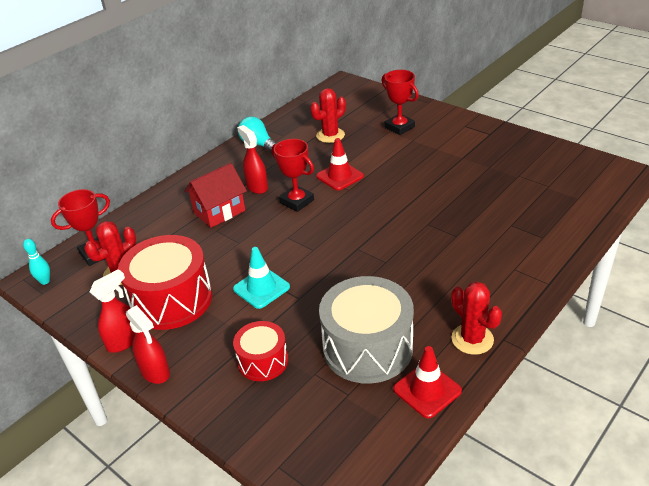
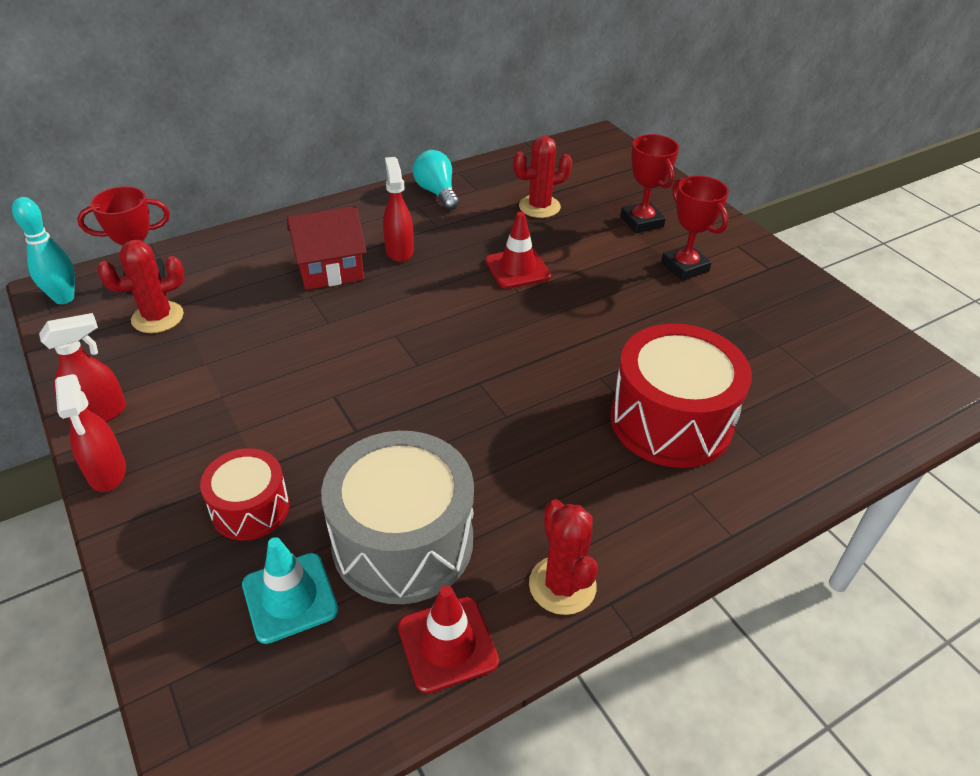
camera: 15 degrees right, 5 degrees up
(45, 281) = (64, 298): turquoise bowling pin -> turquoise bowling pin, size x1.53
(171, 299) = (193, 375): red drum -> red drum (671, 421)
(261, 288) = (316, 398): turquoise traffic cone -> turquoise traffic cone (290, 597)
(297, 201) = (438, 287): red trophy -> red trophy (684, 267)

Work item | Reproduce every line of the material precisely, omitting its pictures.

Exercise answer |
camera: 15 degrees right, 5 degrees up
(45, 281) = (64, 298): turquoise bowling pin -> turquoise bowling pin, size x1.53
(171, 299) = (193, 375): red drum -> red drum (671, 421)
(261, 288) = (316, 398): turquoise traffic cone -> turquoise traffic cone (290, 597)
(297, 201) = (438, 287): red trophy -> red trophy (684, 267)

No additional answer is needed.